What you should do -
For the word "none", count the lines of the records that hold it, and give only that number.

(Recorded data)
%%
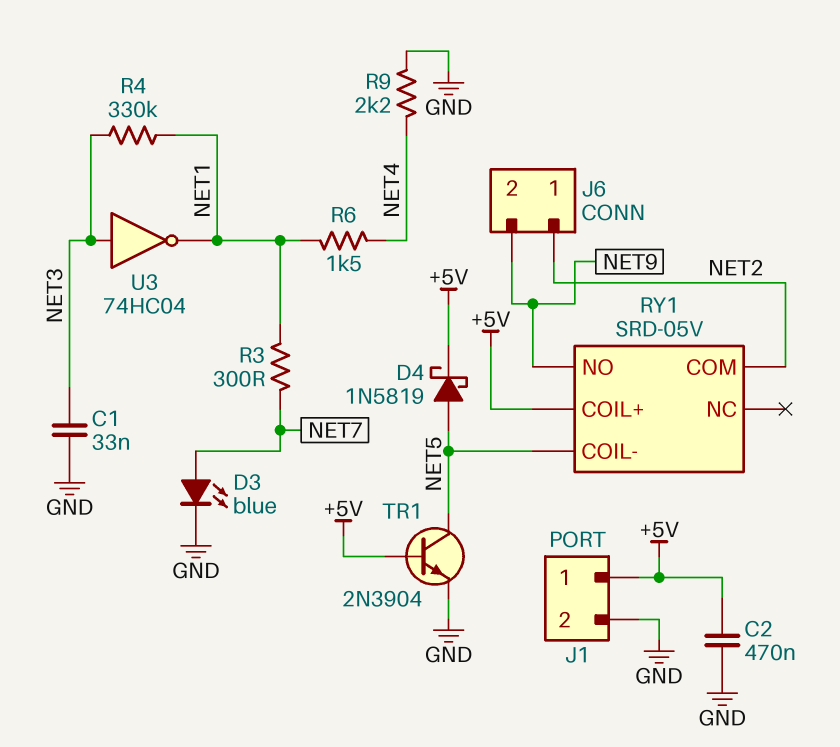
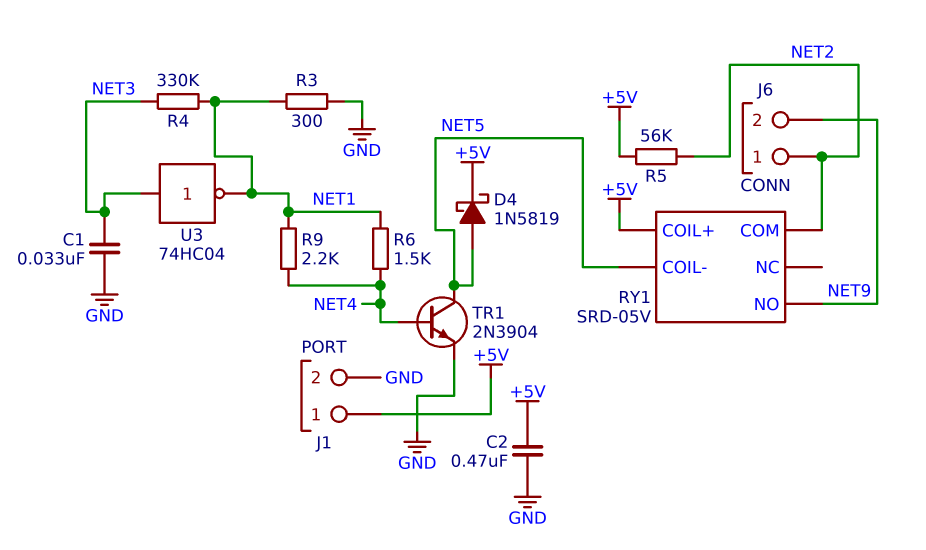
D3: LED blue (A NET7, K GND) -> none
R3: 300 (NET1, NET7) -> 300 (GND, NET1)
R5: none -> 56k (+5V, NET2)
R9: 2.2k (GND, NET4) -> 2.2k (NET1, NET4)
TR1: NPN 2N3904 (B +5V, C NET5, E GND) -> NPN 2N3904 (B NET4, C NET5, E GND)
%%
Answer to the problem -
2